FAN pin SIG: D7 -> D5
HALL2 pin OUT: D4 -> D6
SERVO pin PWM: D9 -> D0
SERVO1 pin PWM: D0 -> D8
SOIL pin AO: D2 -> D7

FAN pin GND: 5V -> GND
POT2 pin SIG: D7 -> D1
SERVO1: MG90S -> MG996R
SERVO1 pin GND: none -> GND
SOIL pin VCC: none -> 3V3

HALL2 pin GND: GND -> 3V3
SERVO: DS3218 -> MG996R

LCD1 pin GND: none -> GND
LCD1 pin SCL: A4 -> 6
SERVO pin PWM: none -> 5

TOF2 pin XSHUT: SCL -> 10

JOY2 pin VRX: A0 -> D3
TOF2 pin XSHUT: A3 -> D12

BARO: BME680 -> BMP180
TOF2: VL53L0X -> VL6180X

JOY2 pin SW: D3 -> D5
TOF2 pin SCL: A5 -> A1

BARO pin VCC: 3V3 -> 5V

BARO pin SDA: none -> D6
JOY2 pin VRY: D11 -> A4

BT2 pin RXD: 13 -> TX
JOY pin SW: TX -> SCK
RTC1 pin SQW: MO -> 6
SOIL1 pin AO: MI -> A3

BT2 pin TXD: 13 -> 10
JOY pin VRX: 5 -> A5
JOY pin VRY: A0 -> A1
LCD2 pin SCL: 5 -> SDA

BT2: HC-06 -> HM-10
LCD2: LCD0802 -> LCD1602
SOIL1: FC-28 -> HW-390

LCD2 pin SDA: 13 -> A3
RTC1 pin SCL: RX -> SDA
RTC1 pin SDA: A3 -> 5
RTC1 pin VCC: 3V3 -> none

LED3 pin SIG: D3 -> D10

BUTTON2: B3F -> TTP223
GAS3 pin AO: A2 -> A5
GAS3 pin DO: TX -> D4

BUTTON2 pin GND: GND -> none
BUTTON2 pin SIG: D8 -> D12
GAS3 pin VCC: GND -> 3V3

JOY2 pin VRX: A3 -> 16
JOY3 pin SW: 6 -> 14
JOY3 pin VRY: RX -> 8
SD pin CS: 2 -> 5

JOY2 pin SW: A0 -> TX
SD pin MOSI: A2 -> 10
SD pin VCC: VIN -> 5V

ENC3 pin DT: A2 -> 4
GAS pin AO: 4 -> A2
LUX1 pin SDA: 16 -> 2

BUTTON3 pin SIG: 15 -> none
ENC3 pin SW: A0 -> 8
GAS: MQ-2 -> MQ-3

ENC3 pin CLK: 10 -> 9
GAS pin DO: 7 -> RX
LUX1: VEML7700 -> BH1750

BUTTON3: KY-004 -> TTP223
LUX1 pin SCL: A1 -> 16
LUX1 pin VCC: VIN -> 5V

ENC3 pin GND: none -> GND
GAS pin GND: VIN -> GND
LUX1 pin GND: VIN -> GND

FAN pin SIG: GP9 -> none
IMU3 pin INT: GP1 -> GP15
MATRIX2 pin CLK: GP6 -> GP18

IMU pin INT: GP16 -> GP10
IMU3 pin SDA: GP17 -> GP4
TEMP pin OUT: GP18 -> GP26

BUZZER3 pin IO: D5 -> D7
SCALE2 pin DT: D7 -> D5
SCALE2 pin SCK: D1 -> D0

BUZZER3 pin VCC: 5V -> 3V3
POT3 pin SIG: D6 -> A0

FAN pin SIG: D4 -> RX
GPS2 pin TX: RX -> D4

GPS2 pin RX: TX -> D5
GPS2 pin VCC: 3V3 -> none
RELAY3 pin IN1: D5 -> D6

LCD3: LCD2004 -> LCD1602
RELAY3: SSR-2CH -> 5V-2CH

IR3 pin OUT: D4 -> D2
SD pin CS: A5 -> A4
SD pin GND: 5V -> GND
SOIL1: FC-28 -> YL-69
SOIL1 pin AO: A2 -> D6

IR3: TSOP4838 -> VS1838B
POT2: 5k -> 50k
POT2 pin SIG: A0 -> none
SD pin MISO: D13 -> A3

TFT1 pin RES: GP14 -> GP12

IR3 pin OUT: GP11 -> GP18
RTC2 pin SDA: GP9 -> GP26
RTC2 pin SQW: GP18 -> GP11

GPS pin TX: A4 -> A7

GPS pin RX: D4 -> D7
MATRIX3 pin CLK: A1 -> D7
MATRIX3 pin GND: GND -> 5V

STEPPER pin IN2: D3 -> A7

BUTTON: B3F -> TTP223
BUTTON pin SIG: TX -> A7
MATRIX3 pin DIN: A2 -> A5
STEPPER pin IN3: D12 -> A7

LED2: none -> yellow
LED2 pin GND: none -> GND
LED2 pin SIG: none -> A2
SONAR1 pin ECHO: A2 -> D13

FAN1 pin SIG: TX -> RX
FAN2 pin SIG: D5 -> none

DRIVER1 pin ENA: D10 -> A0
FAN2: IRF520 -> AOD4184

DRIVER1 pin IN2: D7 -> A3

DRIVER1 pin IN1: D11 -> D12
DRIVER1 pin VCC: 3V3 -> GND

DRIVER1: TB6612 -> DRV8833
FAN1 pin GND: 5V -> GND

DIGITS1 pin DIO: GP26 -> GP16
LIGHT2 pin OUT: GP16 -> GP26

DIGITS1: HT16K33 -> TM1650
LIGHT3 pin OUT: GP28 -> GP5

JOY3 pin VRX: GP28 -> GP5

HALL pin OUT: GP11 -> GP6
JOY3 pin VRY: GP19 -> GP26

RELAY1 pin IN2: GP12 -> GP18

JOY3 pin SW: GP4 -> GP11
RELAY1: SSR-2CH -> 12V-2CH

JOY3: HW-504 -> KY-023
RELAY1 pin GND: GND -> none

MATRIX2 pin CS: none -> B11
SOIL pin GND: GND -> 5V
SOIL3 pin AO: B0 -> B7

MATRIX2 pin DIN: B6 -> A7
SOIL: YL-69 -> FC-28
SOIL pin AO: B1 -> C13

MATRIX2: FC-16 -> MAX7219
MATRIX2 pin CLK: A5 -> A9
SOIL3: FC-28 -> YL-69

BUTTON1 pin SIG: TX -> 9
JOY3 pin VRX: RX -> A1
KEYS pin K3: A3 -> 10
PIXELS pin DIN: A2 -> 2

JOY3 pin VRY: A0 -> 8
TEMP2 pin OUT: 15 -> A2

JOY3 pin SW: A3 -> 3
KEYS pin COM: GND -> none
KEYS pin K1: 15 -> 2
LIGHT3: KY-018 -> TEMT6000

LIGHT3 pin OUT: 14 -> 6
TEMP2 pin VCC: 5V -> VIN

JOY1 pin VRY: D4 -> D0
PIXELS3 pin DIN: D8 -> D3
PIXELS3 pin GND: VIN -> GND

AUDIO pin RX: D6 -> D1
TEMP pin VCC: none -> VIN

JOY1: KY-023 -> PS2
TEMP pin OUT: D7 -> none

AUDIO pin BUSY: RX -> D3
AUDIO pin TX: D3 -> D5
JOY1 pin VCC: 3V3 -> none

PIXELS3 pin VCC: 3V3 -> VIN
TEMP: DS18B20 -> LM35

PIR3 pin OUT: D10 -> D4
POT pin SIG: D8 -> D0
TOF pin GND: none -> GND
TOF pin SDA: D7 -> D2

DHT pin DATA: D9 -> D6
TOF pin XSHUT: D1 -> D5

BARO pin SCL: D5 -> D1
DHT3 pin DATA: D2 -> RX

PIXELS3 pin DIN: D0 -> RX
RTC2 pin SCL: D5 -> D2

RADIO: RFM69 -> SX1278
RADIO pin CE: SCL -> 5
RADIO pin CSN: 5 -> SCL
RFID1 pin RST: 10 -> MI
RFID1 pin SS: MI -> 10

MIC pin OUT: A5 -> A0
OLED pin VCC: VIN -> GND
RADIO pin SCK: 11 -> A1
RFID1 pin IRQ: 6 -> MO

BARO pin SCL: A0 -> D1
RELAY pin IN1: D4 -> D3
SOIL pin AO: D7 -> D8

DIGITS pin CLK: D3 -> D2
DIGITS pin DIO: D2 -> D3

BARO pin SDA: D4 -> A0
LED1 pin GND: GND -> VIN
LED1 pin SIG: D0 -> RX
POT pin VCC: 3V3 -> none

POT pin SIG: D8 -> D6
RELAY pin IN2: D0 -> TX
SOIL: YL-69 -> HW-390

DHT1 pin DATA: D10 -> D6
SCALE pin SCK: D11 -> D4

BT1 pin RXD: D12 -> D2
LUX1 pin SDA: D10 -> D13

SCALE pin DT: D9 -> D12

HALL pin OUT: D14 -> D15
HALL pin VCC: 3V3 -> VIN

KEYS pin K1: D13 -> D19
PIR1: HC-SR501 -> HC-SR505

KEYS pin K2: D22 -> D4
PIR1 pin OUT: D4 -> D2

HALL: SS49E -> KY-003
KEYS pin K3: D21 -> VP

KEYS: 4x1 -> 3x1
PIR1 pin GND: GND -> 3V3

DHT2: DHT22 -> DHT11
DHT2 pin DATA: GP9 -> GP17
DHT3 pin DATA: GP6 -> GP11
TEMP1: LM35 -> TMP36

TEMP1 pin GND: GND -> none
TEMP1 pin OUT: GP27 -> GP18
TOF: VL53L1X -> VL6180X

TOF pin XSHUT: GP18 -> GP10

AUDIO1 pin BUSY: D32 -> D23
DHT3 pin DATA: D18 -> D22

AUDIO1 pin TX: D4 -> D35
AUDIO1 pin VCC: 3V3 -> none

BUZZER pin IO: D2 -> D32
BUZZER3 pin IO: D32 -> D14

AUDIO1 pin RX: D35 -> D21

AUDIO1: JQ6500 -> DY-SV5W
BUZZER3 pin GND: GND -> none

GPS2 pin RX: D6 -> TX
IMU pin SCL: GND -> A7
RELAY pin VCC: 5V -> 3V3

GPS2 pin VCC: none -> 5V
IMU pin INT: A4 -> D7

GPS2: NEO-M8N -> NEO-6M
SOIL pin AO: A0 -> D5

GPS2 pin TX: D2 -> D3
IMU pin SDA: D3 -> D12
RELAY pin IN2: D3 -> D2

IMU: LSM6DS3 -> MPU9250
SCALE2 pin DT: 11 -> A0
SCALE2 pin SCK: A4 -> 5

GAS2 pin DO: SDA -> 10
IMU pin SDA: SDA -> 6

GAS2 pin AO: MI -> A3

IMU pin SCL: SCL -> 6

■ Requirement:
Taking the line with "DRIVER1: TB6612 -> DRV8833" as the first and the line with "MATRIX2 pin DIN: B6 -> A7" as the last, retype that stretch of the data above exactly, with no other lines.

■ Exercise output:
DRIVER1: TB6612 -> DRV8833
FAN1 pin GND: 5V -> GND

DIGITS1 pin DIO: GP26 -> GP16
LIGHT2 pin OUT: GP16 -> GP26

DIGITS1: HT16K33 -> TM1650
LIGHT3 pin OUT: GP28 -> GP5

JOY3 pin VRX: GP28 -> GP5

HALL pin OUT: GP11 -> GP6
JOY3 pin VRY: GP19 -> GP26

RELAY1 pin IN2: GP12 -> GP18

JOY3 pin SW: GP4 -> GP11
RELAY1: SSR-2CH -> 12V-2CH

JOY3: HW-504 -> KY-023
RELAY1 pin GND: GND -> none

MATRIX2 pin CS: none -> B11
SOIL pin GND: GND -> 5V
SOIL3 pin AO: B0 -> B7

MATRIX2 pin DIN: B6 -> A7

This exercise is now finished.